Top of SUPPLIED MATERIAL

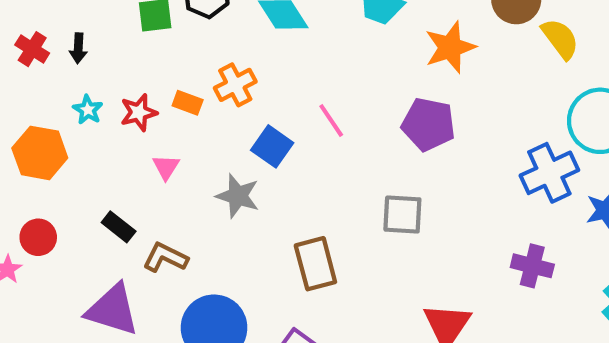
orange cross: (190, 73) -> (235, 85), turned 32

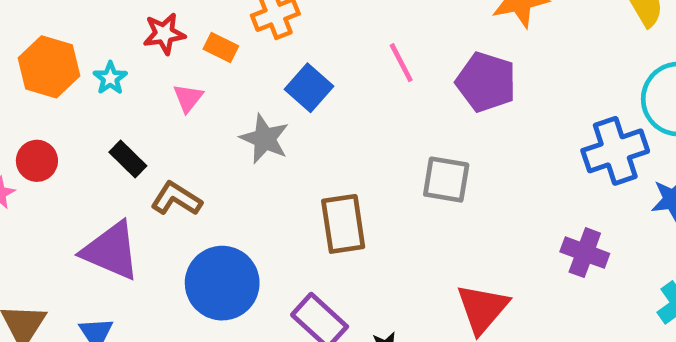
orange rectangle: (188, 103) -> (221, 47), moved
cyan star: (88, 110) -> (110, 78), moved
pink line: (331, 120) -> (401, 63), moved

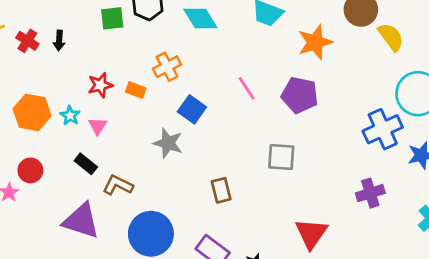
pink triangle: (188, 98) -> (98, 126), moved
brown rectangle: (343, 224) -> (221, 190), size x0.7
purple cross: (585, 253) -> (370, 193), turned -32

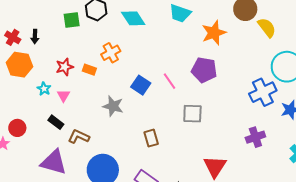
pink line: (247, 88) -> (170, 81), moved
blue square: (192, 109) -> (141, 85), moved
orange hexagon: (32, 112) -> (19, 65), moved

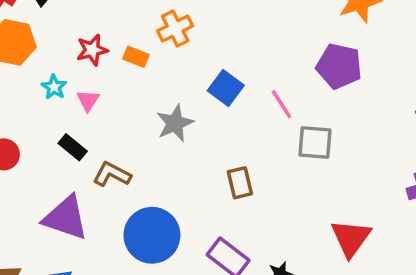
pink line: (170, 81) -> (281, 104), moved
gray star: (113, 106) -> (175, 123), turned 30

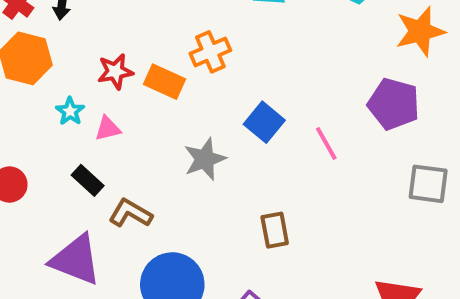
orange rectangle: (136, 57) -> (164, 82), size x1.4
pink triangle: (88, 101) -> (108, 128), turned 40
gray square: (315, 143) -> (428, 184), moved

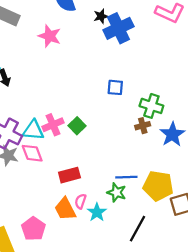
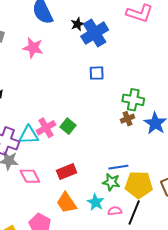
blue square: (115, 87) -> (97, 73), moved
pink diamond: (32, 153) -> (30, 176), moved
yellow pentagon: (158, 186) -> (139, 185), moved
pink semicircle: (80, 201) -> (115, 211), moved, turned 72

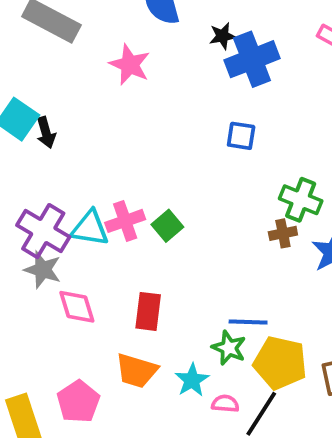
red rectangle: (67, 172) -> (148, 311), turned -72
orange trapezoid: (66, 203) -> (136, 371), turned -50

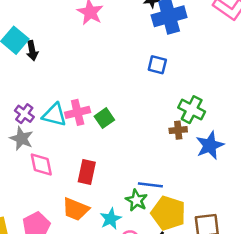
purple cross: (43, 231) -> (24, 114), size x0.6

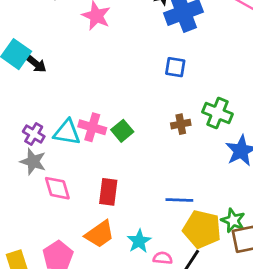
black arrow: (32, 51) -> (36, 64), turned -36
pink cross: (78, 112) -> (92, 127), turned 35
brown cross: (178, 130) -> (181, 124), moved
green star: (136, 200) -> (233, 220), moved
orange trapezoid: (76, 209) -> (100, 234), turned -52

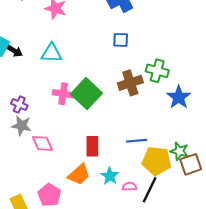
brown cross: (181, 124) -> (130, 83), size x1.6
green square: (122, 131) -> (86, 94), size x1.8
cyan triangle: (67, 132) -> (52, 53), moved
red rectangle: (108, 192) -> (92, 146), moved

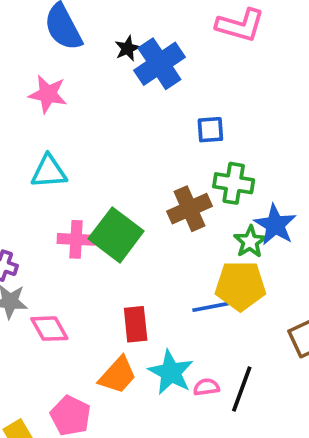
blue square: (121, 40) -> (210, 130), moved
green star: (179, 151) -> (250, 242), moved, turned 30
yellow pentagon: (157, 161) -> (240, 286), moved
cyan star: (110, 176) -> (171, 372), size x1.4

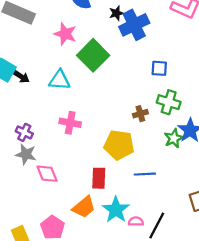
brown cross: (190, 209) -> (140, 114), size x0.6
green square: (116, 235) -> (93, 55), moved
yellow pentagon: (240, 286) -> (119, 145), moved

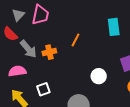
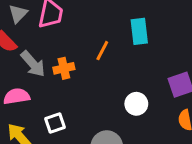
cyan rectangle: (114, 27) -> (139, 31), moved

Bottom of SUPPLIED MATERIAL

:: TASK STATEMENT ::
A verbatim transcript of the entries above is required, with the pictures left out.

:: SOLUTION ::
orange cross: (190, 73) -> (235, 85), turned 32

orange rectangle: (188, 103) -> (221, 47), moved
cyan star: (88, 110) -> (110, 78), moved
pink line: (331, 120) -> (401, 63), moved

pink triangle: (188, 98) -> (98, 126), moved
brown rectangle: (343, 224) -> (221, 190), size x0.7
purple cross: (585, 253) -> (370, 193), turned -32

pink line: (247, 88) -> (170, 81), moved
blue square: (192, 109) -> (141, 85), moved
orange hexagon: (32, 112) -> (19, 65), moved

pink line: (170, 81) -> (281, 104), moved
gray star: (113, 106) -> (175, 123), turned 30

orange rectangle: (136, 57) -> (164, 82), size x1.4
pink triangle: (88, 101) -> (108, 128), turned 40
gray square: (315, 143) -> (428, 184), moved

blue square: (115, 87) -> (97, 73), moved
pink diamond: (32, 153) -> (30, 176), moved
yellow pentagon: (158, 186) -> (139, 185), moved
pink semicircle: (80, 201) -> (115, 211), moved, turned 72

red rectangle: (67, 172) -> (148, 311), turned -72
orange trapezoid: (66, 203) -> (136, 371), turned -50

purple cross: (43, 231) -> (24, 114), size x0.6

black arrow: (32, 51) -> (36, 64), turned -36
pink cross: (78, 112) -> (92, 127), turned 35
brown cross: (178, 130) -> (181, 124), moved
green star: (136, 200) -> (233, 220), moved
orange trapezoid: (76, 209) -> (100, 234), turned -52

brown cross: (181, 124) -> (130, 83), size x1.6
green square: (122, 131) -> (86, 94), size x1.8
cyan triangle: (67, 132) -> (52, 53), moved
red rectangle: (108, 192) -> (92, 146), moved

blue square: (121, 40) -> (210, 130), moved
green star: (179, 151) -> (250, 242), moved, turned 30
yellow pentagon: (157, 161) -> (240, 286), moved
cyan star: (110, 176) -> (171, 372), size x1.4

brown cross: (190, 209) -> (140, 114), size x0.6
green square: (116, 235) -> (93, 55), moved
yellow pentagon: (240, 286) -> (119, 145), moved

cyan rectangle: (114, 27) -> (139, 31), moved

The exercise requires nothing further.